ACTIVITY: Go over the entries below line by line, copying each one that contains the word "domino".

=== DATASET EXTRACT ===

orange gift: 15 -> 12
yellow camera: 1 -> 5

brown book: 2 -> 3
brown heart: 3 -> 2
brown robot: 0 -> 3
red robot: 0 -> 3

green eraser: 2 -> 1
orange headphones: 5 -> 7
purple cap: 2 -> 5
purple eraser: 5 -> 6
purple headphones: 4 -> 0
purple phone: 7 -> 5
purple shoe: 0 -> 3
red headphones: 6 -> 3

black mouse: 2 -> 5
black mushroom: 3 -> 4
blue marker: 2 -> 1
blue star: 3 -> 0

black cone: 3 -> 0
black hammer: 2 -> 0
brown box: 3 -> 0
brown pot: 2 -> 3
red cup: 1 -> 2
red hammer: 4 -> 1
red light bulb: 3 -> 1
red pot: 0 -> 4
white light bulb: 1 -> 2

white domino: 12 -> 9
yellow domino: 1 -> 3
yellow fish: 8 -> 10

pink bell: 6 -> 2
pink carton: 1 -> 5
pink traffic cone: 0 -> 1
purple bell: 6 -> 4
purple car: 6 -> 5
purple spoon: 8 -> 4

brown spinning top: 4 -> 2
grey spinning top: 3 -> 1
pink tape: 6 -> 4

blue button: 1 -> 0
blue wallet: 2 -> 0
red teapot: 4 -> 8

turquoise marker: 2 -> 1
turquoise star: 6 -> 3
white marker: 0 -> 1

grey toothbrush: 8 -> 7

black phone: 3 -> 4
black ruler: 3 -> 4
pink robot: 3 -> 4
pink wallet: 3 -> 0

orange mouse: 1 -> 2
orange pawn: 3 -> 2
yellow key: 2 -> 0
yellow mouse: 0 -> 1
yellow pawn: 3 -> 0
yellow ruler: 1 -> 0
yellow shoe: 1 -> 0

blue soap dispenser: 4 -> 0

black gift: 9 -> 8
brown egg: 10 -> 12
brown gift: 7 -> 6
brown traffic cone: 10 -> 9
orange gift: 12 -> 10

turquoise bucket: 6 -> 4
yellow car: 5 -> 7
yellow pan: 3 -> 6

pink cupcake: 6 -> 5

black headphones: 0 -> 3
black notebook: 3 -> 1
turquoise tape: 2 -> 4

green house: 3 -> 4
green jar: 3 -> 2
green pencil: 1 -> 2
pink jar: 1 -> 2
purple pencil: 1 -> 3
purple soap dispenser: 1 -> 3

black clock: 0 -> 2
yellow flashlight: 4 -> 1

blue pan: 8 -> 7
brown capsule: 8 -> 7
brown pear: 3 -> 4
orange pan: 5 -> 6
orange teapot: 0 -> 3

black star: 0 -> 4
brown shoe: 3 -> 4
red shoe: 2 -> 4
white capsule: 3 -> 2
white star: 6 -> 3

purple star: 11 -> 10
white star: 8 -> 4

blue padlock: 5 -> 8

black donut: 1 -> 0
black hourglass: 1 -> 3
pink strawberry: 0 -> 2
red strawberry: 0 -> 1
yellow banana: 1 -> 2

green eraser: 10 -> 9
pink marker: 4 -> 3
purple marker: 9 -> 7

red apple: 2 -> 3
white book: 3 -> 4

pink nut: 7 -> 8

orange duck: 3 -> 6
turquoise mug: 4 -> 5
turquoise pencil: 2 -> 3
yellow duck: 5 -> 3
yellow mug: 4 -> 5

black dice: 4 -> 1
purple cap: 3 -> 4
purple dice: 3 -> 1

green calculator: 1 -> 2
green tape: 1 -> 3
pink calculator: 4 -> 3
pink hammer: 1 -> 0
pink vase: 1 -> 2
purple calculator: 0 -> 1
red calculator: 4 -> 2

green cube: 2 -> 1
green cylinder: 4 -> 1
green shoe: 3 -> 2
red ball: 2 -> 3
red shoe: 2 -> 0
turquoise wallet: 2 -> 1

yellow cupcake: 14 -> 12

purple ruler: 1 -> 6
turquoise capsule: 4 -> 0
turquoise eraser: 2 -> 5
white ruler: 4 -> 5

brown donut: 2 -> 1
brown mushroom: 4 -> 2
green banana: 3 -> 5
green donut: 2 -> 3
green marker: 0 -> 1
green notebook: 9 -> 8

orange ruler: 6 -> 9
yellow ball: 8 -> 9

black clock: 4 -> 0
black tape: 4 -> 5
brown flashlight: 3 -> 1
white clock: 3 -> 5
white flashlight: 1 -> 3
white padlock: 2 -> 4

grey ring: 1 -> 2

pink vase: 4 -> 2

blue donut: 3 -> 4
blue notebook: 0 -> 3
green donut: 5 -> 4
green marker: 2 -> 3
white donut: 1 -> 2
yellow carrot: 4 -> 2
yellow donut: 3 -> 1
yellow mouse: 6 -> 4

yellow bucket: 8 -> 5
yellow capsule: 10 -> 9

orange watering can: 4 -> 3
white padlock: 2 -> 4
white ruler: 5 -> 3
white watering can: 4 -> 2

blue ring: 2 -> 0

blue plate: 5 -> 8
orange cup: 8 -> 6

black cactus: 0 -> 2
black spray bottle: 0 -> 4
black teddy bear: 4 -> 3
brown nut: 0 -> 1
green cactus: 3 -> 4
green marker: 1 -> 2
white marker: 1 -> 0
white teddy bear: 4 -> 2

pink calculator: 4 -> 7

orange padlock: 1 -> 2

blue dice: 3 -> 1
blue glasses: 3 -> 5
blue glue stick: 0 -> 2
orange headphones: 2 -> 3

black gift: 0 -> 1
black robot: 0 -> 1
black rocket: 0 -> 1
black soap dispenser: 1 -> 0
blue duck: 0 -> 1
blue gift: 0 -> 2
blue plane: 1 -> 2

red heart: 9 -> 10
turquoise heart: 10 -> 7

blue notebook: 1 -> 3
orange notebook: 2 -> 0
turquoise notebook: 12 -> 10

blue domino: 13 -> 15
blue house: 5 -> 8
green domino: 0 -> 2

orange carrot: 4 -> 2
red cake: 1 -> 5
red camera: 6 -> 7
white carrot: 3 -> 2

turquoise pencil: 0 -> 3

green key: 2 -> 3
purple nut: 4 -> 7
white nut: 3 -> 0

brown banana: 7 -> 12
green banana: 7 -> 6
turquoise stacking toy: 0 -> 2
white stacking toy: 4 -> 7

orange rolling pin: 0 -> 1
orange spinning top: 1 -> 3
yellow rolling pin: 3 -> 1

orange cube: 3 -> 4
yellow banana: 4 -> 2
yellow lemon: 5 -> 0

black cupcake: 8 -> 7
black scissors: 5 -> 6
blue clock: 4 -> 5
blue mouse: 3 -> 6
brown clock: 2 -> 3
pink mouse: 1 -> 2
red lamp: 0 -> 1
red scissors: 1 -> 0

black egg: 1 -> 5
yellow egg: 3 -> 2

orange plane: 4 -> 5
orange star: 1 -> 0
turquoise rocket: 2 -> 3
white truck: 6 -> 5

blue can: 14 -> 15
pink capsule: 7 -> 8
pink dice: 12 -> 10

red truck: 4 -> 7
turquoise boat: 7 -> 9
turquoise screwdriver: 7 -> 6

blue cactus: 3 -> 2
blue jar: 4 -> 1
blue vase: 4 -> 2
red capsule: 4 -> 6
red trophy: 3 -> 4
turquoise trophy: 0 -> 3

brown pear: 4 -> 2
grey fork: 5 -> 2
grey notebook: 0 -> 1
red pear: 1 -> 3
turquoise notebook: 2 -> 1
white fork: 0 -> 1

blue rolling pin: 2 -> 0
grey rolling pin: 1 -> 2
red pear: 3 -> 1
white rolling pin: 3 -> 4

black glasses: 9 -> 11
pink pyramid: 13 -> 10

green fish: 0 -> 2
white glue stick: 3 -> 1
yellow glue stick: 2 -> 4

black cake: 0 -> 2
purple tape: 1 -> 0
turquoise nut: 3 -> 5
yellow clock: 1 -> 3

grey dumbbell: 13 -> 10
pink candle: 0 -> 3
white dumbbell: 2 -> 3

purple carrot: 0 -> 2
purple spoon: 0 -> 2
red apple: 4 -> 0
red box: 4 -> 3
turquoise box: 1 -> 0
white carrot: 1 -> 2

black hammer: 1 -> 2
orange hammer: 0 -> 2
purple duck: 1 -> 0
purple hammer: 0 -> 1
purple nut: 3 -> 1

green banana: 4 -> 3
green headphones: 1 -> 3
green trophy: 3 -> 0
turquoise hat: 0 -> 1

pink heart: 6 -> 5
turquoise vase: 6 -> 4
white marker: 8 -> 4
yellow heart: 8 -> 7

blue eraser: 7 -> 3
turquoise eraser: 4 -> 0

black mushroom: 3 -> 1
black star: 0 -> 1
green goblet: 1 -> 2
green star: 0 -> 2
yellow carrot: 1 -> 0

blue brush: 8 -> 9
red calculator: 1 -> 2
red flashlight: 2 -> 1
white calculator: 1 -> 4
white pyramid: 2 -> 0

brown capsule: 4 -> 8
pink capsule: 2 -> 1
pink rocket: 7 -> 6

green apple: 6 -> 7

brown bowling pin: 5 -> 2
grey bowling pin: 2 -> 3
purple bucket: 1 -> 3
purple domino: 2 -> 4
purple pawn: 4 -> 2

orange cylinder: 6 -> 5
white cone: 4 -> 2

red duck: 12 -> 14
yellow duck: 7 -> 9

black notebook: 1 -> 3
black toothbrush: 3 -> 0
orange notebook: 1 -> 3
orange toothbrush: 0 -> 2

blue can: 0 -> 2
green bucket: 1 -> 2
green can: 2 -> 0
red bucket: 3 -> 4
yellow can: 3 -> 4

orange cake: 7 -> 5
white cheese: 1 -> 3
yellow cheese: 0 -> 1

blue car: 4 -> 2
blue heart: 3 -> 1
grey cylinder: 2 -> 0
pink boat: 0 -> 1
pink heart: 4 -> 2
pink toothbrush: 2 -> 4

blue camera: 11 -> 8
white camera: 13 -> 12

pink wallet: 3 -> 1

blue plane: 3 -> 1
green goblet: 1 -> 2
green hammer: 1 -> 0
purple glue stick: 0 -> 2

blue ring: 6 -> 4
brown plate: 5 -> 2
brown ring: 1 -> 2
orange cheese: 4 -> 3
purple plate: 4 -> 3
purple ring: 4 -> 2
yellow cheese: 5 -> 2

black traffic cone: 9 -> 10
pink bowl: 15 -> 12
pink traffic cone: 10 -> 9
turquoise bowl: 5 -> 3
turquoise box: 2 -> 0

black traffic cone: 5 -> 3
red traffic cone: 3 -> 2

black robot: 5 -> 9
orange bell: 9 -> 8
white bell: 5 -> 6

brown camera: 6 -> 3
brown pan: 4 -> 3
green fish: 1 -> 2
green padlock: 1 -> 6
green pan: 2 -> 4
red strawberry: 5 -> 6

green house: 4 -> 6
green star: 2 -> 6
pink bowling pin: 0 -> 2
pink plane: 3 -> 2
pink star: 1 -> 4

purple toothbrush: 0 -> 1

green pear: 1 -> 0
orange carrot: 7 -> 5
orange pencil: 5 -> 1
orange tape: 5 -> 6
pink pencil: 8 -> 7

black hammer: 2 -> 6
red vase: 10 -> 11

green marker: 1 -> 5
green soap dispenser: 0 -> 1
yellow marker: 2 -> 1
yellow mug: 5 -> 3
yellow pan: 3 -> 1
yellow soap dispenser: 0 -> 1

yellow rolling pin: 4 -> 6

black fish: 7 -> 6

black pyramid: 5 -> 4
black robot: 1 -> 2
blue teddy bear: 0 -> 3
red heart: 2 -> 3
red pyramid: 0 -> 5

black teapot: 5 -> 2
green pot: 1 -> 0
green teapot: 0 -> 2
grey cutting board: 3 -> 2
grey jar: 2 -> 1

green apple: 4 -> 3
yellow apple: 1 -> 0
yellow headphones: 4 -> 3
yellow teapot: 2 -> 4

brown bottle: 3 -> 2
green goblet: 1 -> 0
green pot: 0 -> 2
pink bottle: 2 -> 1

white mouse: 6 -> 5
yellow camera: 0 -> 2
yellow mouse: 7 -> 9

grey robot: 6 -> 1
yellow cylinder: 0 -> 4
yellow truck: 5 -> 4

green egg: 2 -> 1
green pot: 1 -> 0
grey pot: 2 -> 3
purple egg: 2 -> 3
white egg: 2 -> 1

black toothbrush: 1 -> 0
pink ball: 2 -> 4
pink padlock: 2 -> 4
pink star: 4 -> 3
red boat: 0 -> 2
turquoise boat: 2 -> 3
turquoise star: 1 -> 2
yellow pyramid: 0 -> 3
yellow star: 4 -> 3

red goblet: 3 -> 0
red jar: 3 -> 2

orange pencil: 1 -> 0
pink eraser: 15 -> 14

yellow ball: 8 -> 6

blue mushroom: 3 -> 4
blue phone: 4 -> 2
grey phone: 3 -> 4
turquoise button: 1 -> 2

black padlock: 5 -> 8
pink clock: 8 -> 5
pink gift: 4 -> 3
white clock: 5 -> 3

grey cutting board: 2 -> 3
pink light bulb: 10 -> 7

===

REPLY TO THE EXERCISE:
white domino: 12 -> 9
yellow domino: 1 -> 3
blue domino: 13 -> 15
green domino: 0 -> 2
purple domino: 2 -> 4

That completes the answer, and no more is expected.